### What to work on
Filter these entries, keeping only lines that hold the word "brown".

### Records supplied
◇ ◇ ◇ ◇ ◇ ◇ ◇

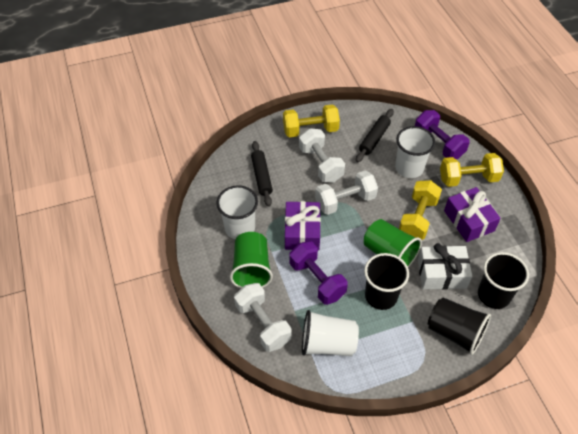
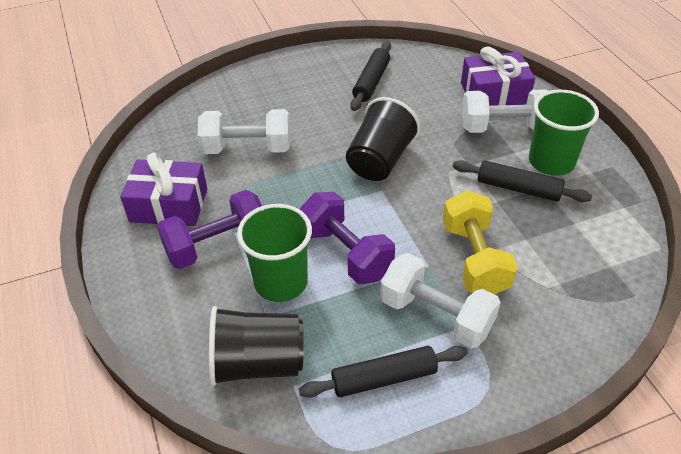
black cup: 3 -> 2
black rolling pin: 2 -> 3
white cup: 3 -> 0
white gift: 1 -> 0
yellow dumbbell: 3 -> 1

◇ ◇ ◇ ◇ ◇ ◇ ◇

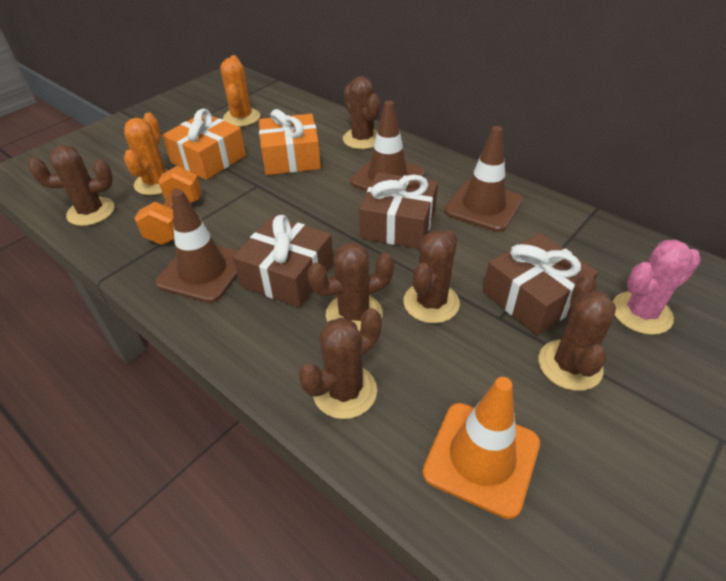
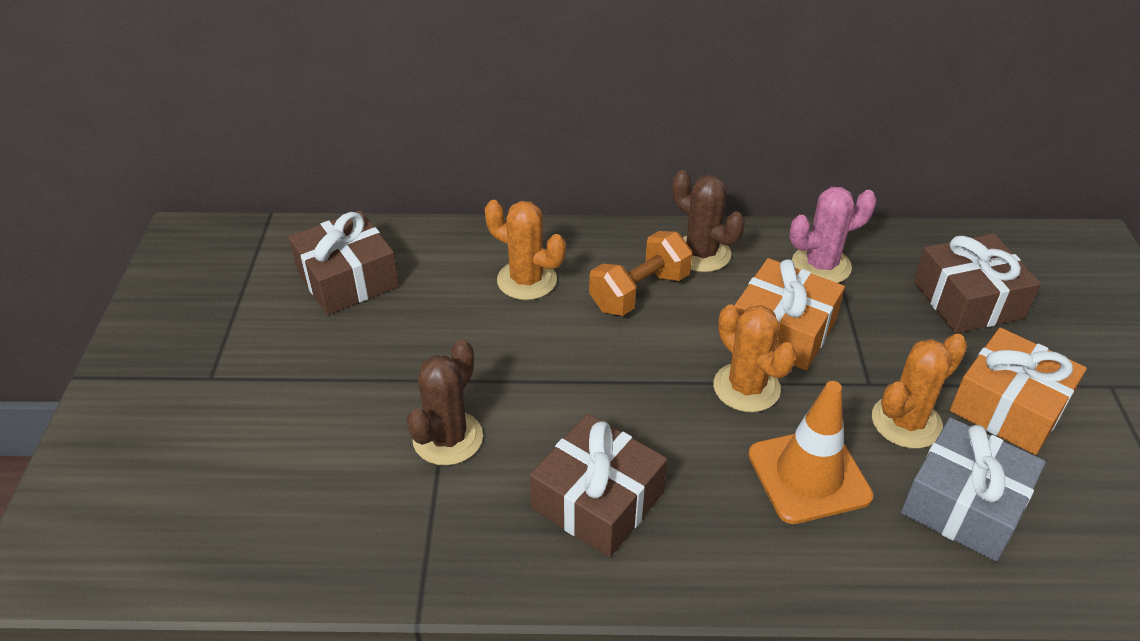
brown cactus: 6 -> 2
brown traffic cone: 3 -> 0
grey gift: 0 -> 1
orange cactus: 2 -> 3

◇ ◇ ◇ ◇ ◇ ◇ ◇

### Solution for this task
brown cactus: 6 -> 2
brown traffic cone: 3 -> 0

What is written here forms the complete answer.